**WHAT YOU NEED TO DO**
Nothing but the lines from the one with "brown brick F3:F5 level 1 -> none" through the end of the records may appear in the answer, each reproduced exactly, pictures omitted.

Object change listings
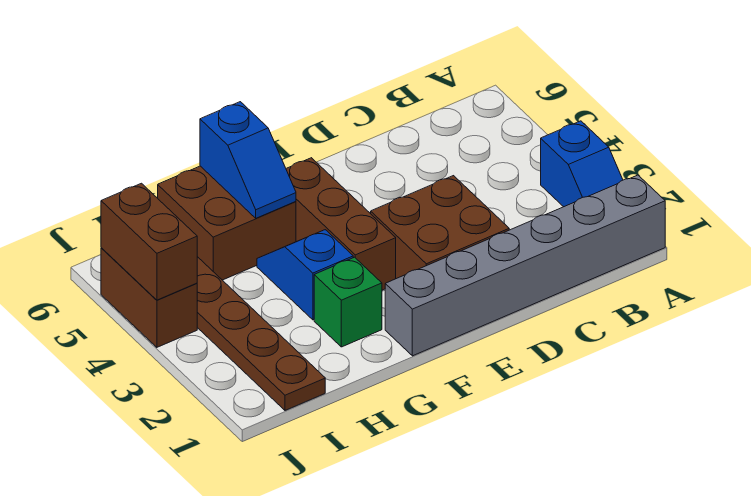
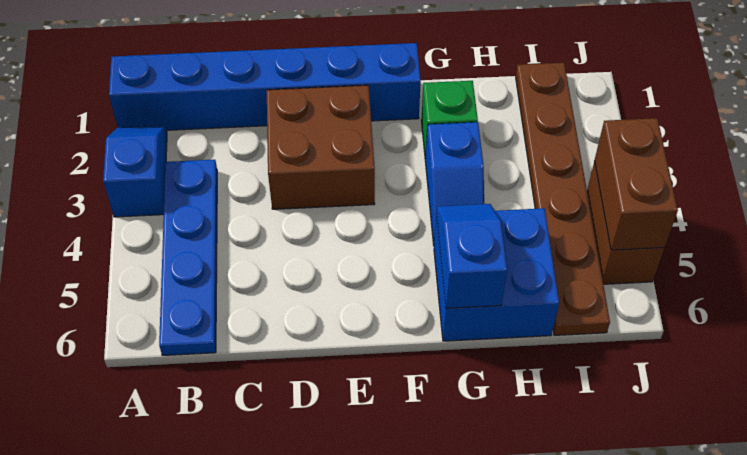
grey brick A1:F1 level 1 -> blue brick A1:F1 level 1
none -> blue plate B3:B6 level 1
brown brick F3:F5 level 1 -> none
brown brick G5:H6 level 1 -> blue brick G5:H6 level 1

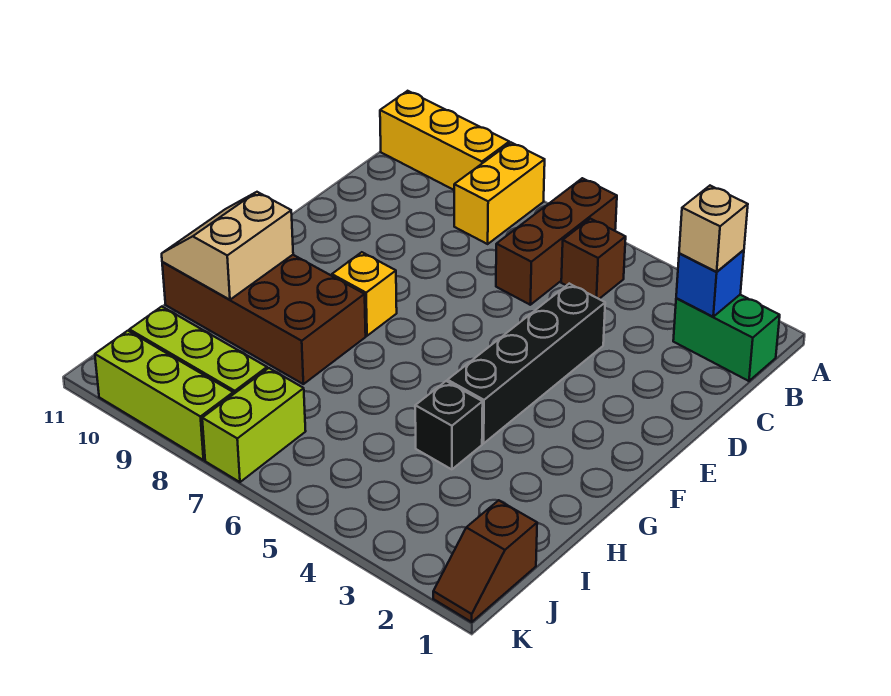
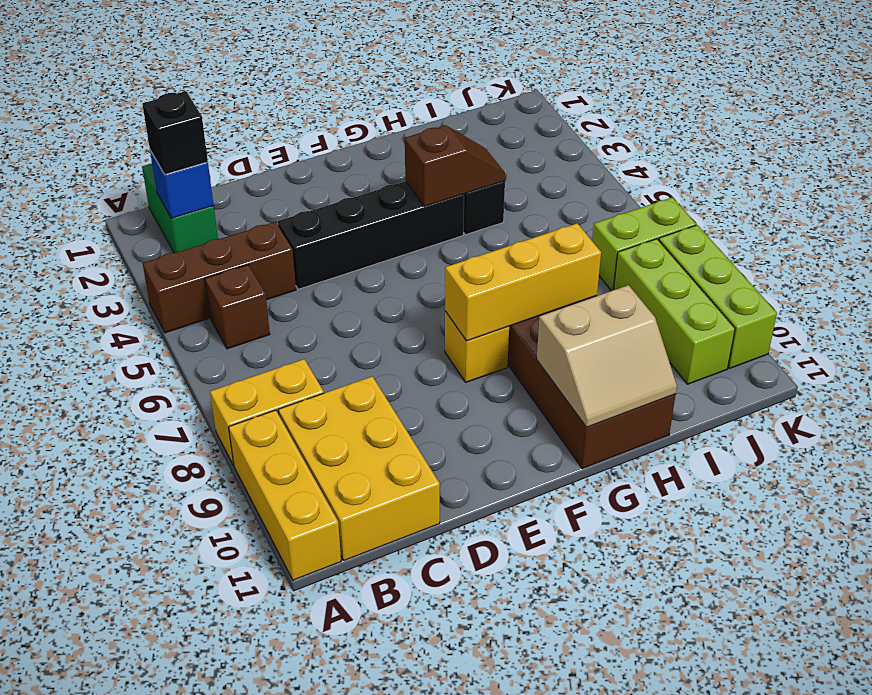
brown brick A6:C6 level 1 -> brown brick A4:C4 level 1
tan brick B2 level 3 -> black brick B2 level 3
none -> yellow brick B9:C11 level 1
none -> yellow brick F8:H8 level 2
brown slope J1:K1 level 1 top J -> brown slope G4:H4 level 2 top G

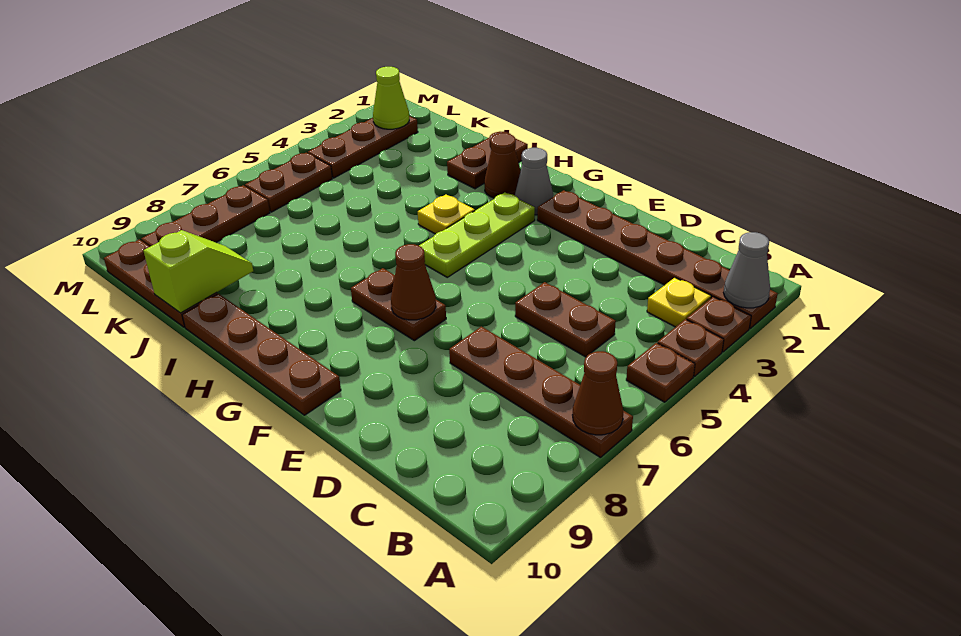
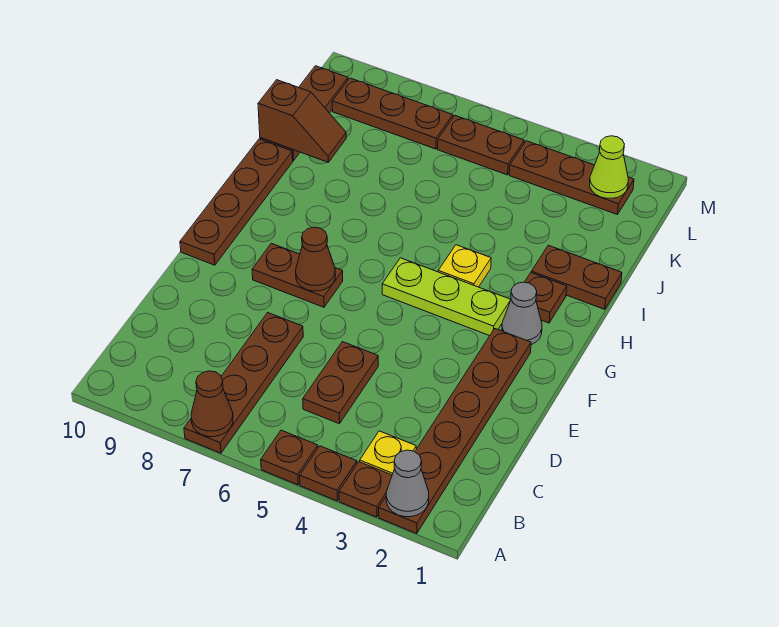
brown plate F7:G7 level 1 -> brown plate F7:F8 level 1
brown cone H2 level 1 -> brown plate H2 level 1
lime slope J9:J10 level 2 top 10 -> brown slope J9:J10 level 2 top 10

**RESPONSE TO THIS EXERCISE**
brown brick F3:F5 level 1 -> none
brown brick G5:H6 level 1 -> blue brick G5:H6 level 1

brown brick A6:C6 level 1 -> brown brick A4:C4 level 1
tan brick B2 level 3 -> black brick B2 level 3
none -> yellow brick B9:C11 level 1
none -> yellow brick F8:H8 level 2
brown slope J1:K1 level 1 top J -> brown slope G4:H4 level 2 top G

brown plate F7:G7 level 1 -> brown plate F7:F8 level 1
brown cone H2 level 1 -> brown plate H2 level 1
lime slope J9:J10 level 2 top 10 -> brown slope J9:J10 level 2 top 10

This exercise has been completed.